Reproduction of part of the material below, pictures omitted: copy exactly, and only, the lines starting with the one with "pos1: [126, 353, 235, 441]" and going on through the one with "pos1: [577, 162, 665, 235]".

Dataset excerpts START

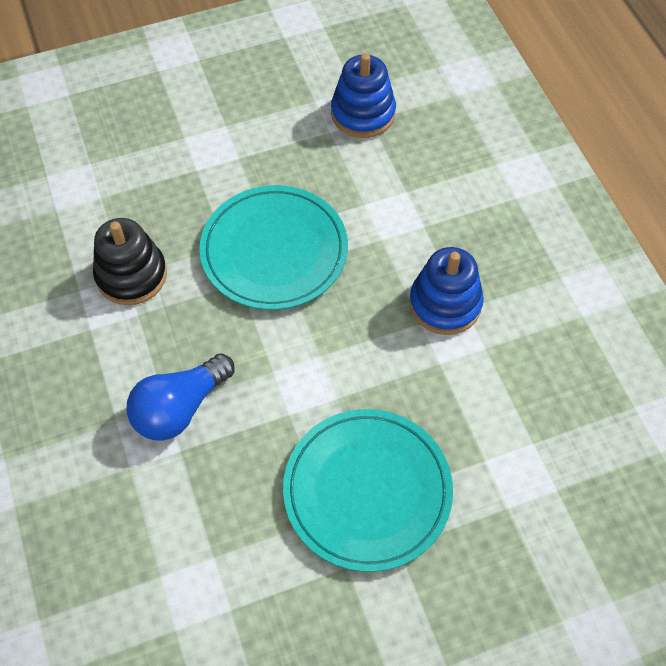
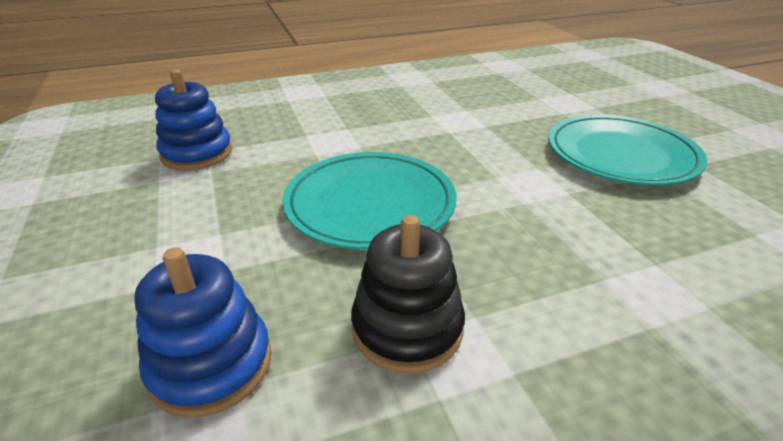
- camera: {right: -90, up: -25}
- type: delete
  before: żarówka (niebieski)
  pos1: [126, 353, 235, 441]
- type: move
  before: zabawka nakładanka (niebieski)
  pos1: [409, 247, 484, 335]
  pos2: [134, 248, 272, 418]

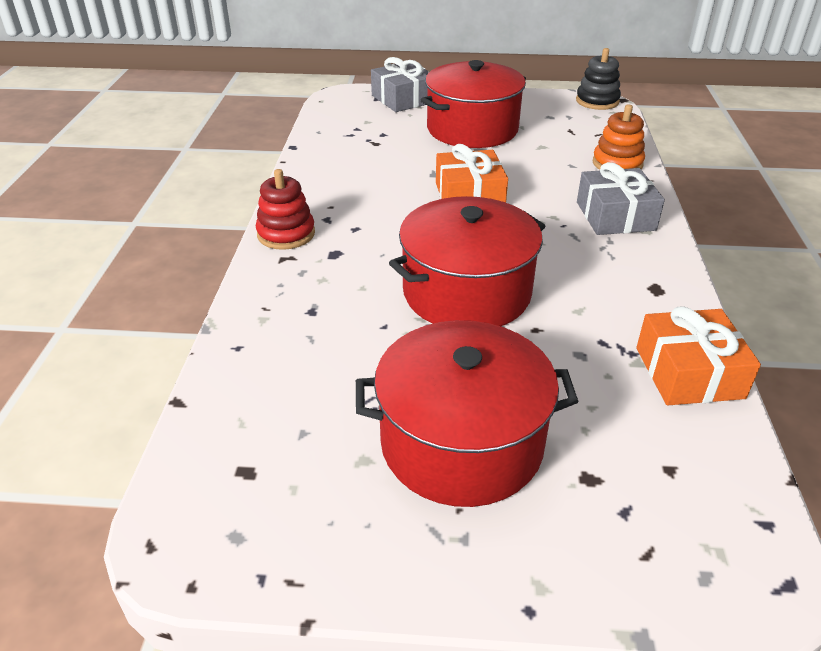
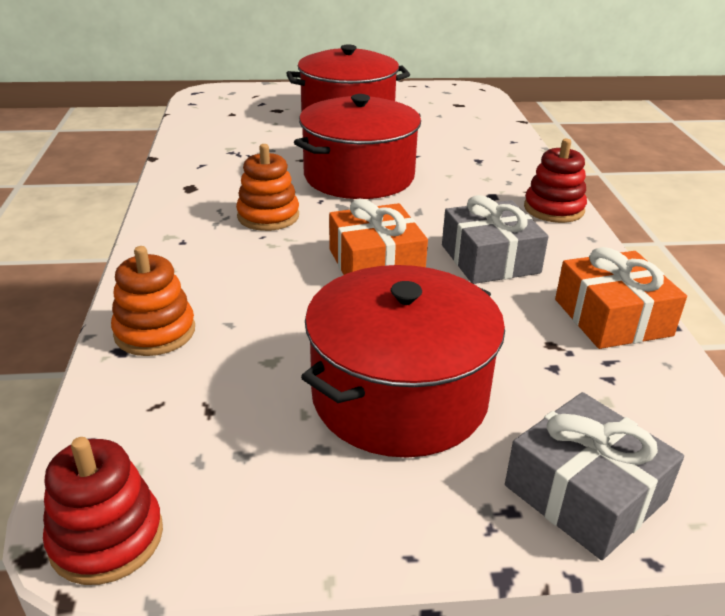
- camera: {right: 170, up: -5}
- type: recolor
  before: zabawka nakładanka (czarny)
  after: zabawka nakładanka (czerwony)
  pos1: [576, 48, 621, 110]
  pos2: [43, 437, 163, 585]
- type: move
  before: prezent (szary)
  pos1: [577, 162, 665, 235]
  pos2: [442, 195, 549, 284]
- type: move
  before: prezent (pomarańczowy)
  pos1: [636, 307, 761, 405]
  pos2: [555, 247, 687, 349]
- type: insert
  after: zabawka nakładanka (pomarańczowy)
  pos2: [236, 144, 299, 231]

Dataset excerpts END

### Answer box
  pos1: [126, 353, 235, 441]
- type: move
  before: zabawka nakładanka (niebieski)
  pos1: [409, 247, 484, 335]
  pos2: [134, 248, 272, 418]

- camera: {right: 170, up: -5}
- type: recolor
  before: zabawka nakładanka (czarny)
  after: zabawka nakładanka (czerwony)
  pos1: [576, 48, 621, 110]
  pos2: [43, 437, 163, 585]
- type: move
  before: prezent (szary)
  pos1: [577, 162, 665, 235]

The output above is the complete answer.